RECORDS FOR THIS EXERCISE:
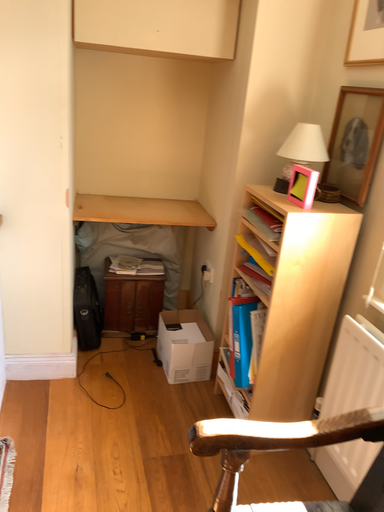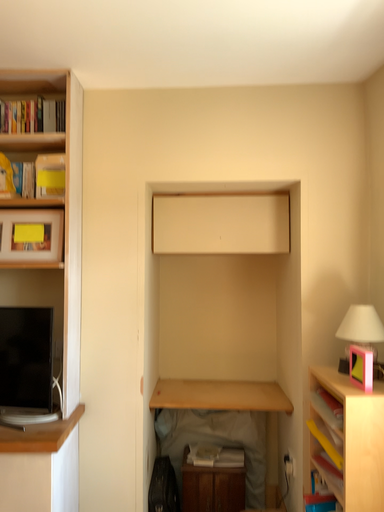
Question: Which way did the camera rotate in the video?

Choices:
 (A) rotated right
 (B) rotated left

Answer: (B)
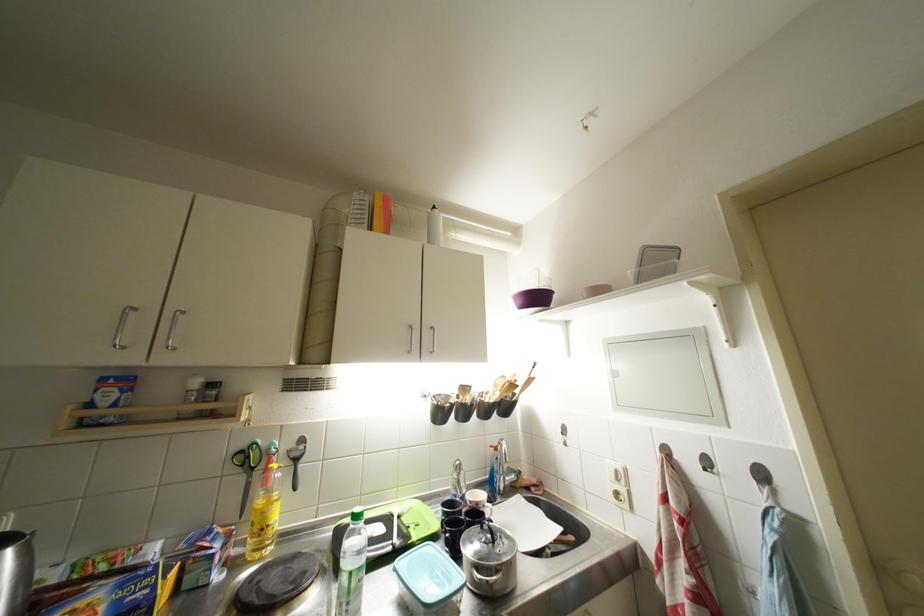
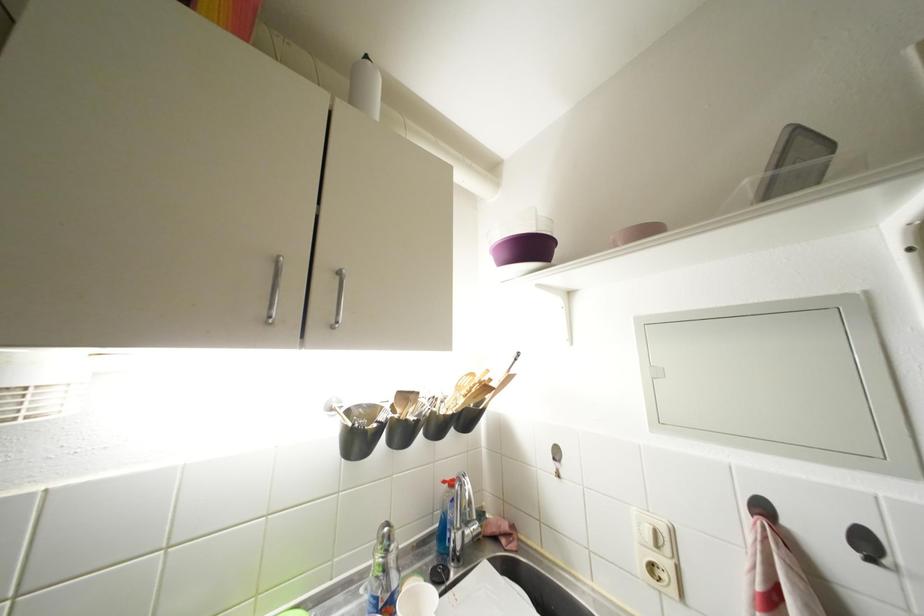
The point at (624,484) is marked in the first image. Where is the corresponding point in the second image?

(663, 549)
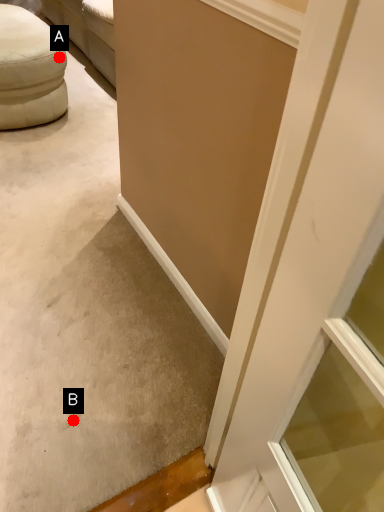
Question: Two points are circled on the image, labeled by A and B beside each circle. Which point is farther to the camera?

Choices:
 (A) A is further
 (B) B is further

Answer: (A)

--

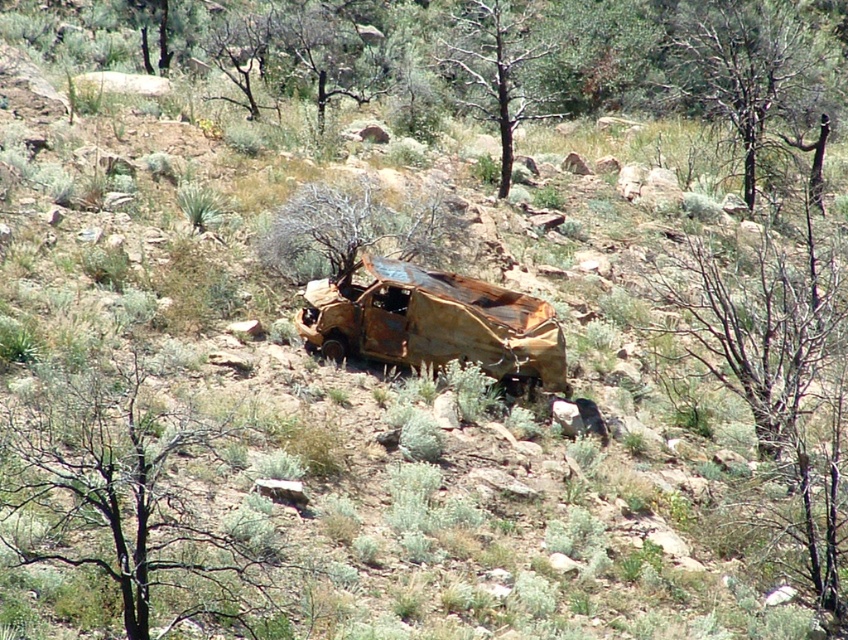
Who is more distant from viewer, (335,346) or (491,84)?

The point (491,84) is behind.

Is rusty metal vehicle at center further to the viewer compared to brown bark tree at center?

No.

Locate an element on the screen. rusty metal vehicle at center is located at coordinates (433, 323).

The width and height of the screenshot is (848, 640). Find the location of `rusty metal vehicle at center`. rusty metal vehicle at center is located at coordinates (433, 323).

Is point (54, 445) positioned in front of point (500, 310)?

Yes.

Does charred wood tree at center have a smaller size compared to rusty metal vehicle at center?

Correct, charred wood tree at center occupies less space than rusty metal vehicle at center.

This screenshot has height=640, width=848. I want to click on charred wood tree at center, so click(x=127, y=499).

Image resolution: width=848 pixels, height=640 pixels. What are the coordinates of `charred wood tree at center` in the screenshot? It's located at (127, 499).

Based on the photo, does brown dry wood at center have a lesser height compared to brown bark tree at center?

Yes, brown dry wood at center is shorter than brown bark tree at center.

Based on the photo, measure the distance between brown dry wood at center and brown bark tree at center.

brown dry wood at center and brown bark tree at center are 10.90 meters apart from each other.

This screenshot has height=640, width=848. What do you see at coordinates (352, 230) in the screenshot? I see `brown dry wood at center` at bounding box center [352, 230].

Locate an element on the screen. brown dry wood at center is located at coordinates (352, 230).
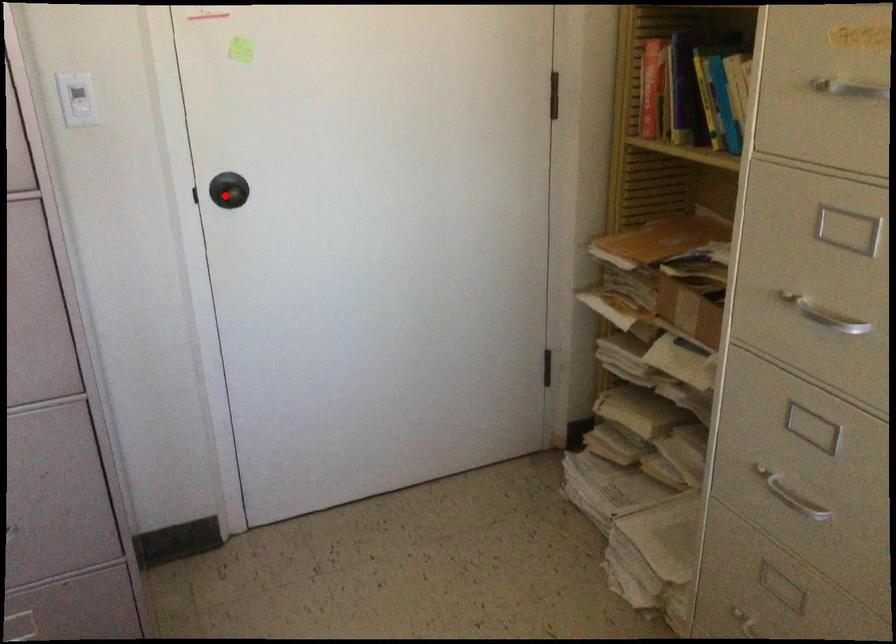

STATED PROBLEM:
Rewrite the entries from the line containing "Yes, brown dry" down to the line containing "Locate an element on the screen. brown", replacing "brown dry wood" with "fallen dead log" and leaving everything else unchanged.

WRITTEN REPLY:
Yes, fallen dead log at center is shorter than brown bark tree at center.

Based on the photo, measure the distance between fallen dead log at center and brown bark tree at center.

fallen dead log at center and brown bark tree at center are 10.90 meters apart from each other.

This screenshot has height=640, width=848. What do you see at coordinates (352, 230) in the screenshot? I see `fallen dead log at center` at bounding box center [352, 230].

Locate an element on the screen. fallen dead log at center is located at coordinates (352, 230).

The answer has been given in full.